▶ [Scene edit records]:

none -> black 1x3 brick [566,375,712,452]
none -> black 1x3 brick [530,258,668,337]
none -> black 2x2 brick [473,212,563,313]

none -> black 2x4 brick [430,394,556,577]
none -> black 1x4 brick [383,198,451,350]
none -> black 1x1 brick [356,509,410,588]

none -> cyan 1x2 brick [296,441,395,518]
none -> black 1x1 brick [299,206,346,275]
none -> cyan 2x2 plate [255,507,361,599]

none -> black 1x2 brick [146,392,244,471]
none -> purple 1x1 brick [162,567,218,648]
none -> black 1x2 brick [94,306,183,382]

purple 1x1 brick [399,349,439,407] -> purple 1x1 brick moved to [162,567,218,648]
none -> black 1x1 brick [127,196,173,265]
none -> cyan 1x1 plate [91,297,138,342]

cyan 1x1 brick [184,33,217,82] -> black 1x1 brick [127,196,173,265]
* * *
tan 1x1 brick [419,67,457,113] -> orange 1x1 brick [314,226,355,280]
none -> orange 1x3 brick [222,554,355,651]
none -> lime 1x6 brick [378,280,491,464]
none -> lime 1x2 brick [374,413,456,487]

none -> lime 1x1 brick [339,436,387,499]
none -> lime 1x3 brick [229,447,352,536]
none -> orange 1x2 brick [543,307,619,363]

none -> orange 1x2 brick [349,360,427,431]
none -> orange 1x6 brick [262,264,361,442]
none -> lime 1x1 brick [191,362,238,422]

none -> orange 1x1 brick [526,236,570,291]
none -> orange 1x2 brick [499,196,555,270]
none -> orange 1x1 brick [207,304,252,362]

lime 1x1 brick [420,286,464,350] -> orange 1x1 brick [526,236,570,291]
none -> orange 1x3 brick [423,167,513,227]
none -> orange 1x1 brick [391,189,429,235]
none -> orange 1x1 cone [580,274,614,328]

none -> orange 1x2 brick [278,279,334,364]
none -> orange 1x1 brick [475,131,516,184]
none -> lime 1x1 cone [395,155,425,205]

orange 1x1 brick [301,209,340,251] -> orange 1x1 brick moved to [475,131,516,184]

▶ [REQUIRED ACTION]:
After locating the line with "none -> black 1x3 brick [566,375,712,452]" above, return that line and every later line through the one with "cyan 1x1 brick", word for word and with nothing else.

▶ [SOLUTION BELOW]:
none -> black 1x3 brick [566,375,712,452]
none -> black 1x3 brick [530,258,668,337]
none -> black 2x2 brick [473,212,563,313]

none -> black 2x4 brick [430,394,556,577]
none -> black 1x4 brick [383,198,451,350]
none -> black 1x1 brick [356,509,410,588]

none -> cyan 1x2 brick [296,441,395,518]
none -> black 1x1 brick [299,206,346,275]
none -> cyan 2x2 plate [255,507,361,599]

none -> black 1x2 brick [146,392,244,471]
none -> purple 1x1 brick [162,567,218,648]
none -> black 1x2 brick [94,306,183,382]

purple 1x1 brick [399,349,439,407] -> purple 1x1 brick moved to [162,567,218,648]
none -> black 1x1 brick [127,196,173,265]
none -> cyan 1x1 plate [91,297,138,342]

cyan 1x1 brick [184,33,217,82] -> black 1x1 brick [127,196,173,265]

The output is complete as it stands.